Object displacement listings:

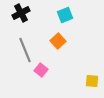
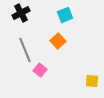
pink square: moved 1 px left
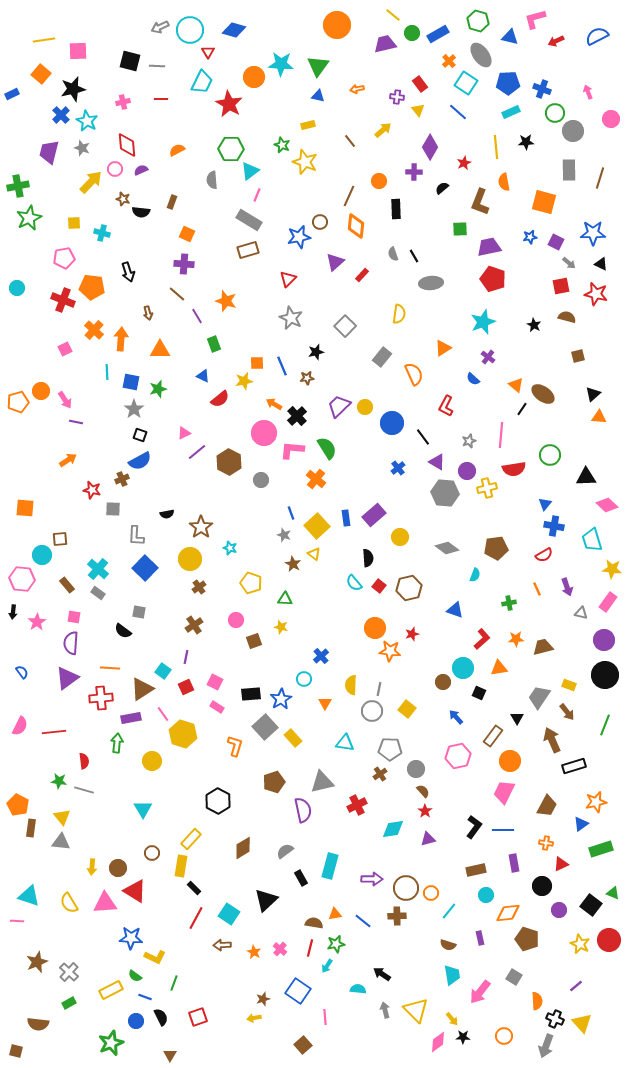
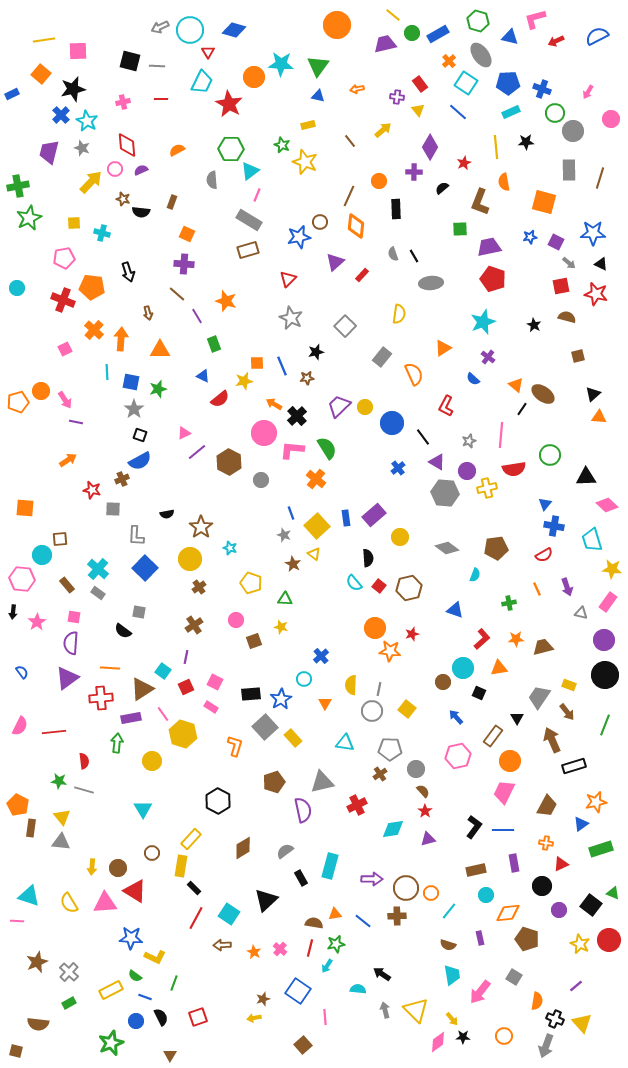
pink arrow at (588, 92): rotated 128 degrees counterclockwise
pink rectangle at (217, 707): moved 6 px left
orange semicircle at (537, 1001): rotated 12 degrees clockwise
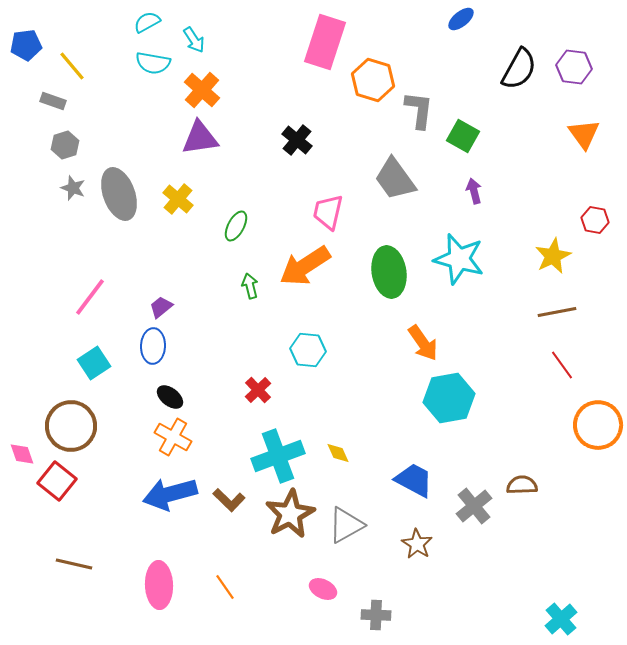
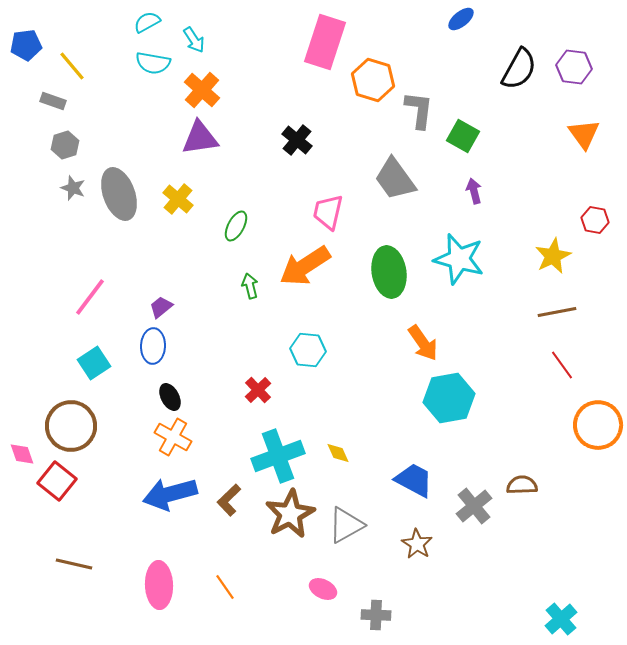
black ellipse at (170, 397): rotated 24 degrees clockwise
brown L-shape at (229, 500): rotated 92 degrees clockwise
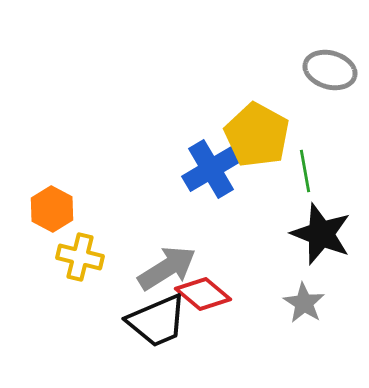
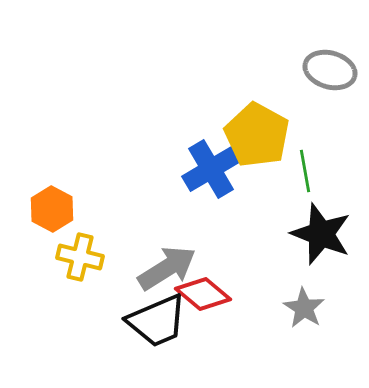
gray star: moved 5 px down
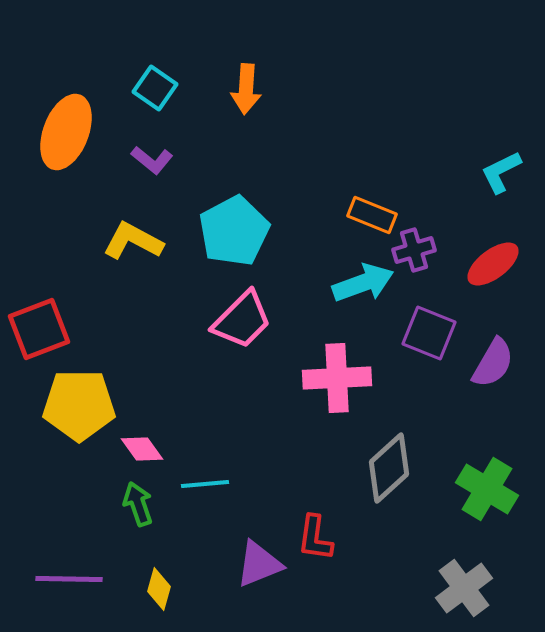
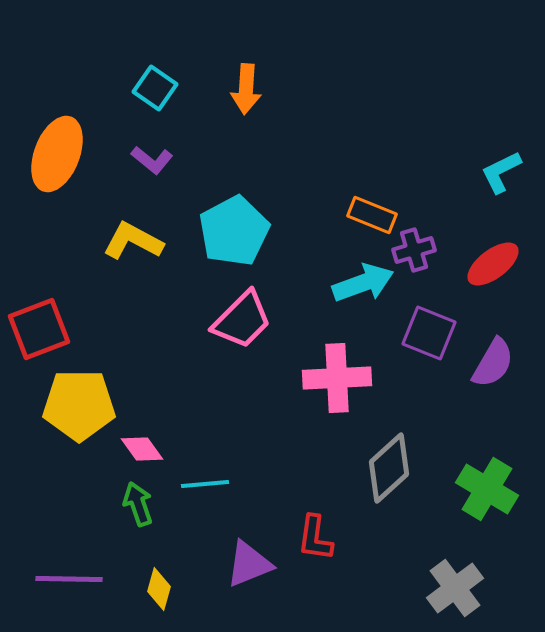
orange ellipse: moved 9 px left, 22 px down
purple triangle: moved 10 px left
gray cross: moved 9 px left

=== DIRECTIONS FOR THIS TASK ===
Reproduce nothing but the lines that run from the line containing "orange semicircle at" through the last line of the records, inclusive. Omit the pictures.

=== RESULT BELOW ===
orange semicircle at (537, 1001): rotated 12 degrees clockwise
black ellipse at (170, 397): rotated 24 degrees clockwise
brown L-shape at (229, 500): rotated 92 degrees clockwise
gray star: moved 5 px down
orange ellipse: moved 9 px left, 22 px down
purple triangle: moved 10 px left
gray cross: moved 9 px left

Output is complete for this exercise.